--- Problem to work on ---
Give as output the line that contains "C3: none -> 150nF (VEXT, VREF)", followed by every remaining line of the entries, unchanged and with nothing added.

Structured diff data

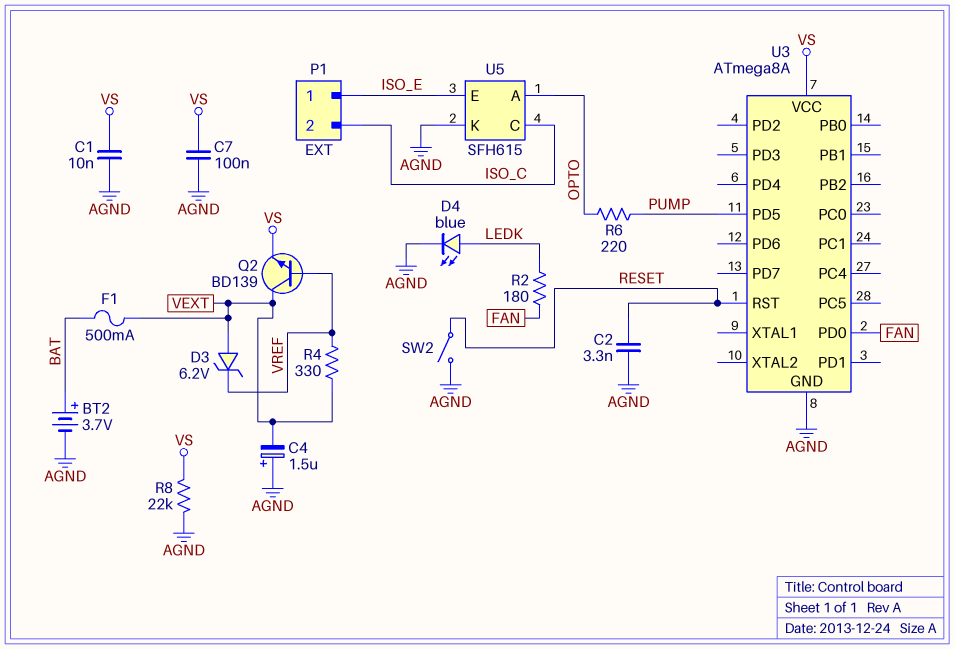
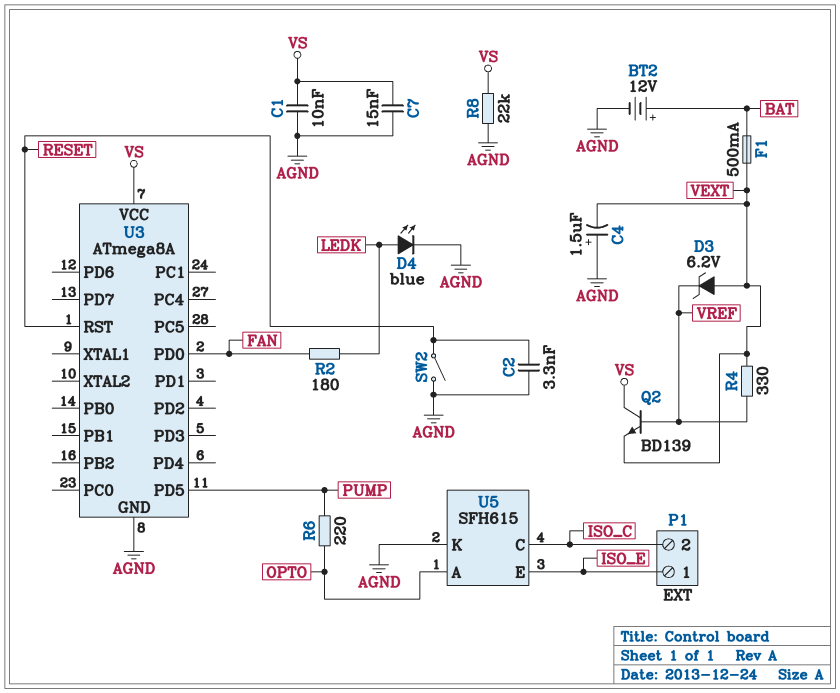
BT2: 3.7V (plus BAT, minus AGND) -> 12V (plus BAT, minus AGND)
C7: 100nF (AGND, VS) -> 15nF (AGND, VS)
Q2: NPN BD139 (B VREF, C VEXT, E VS) -> NPN BD139 (B VREF, C VS, E VEXT)

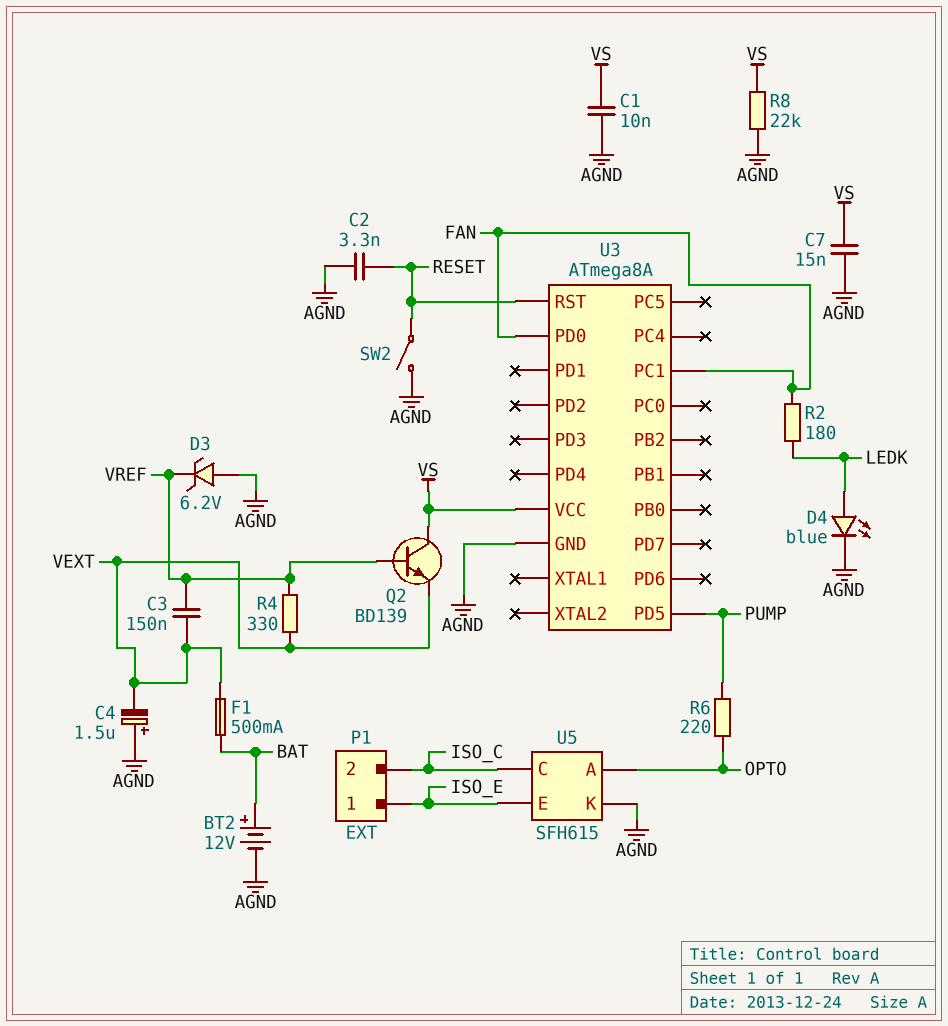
C3: none -> 150nF (VEXT, VREF)
D3: zener 6.2V (A VEXT, K VREF) -> zener 6.2V (A AGND, K VREF)
U3 pin PC1: none -> FAN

--- Result ---
C3: none -> 150nF (VEXT, VREF)
D3: zener 6.2V (A VEXT, K VREF) -> zener 6.2V (A AGND, K VREF)
U3 pin PC1: none -> FAN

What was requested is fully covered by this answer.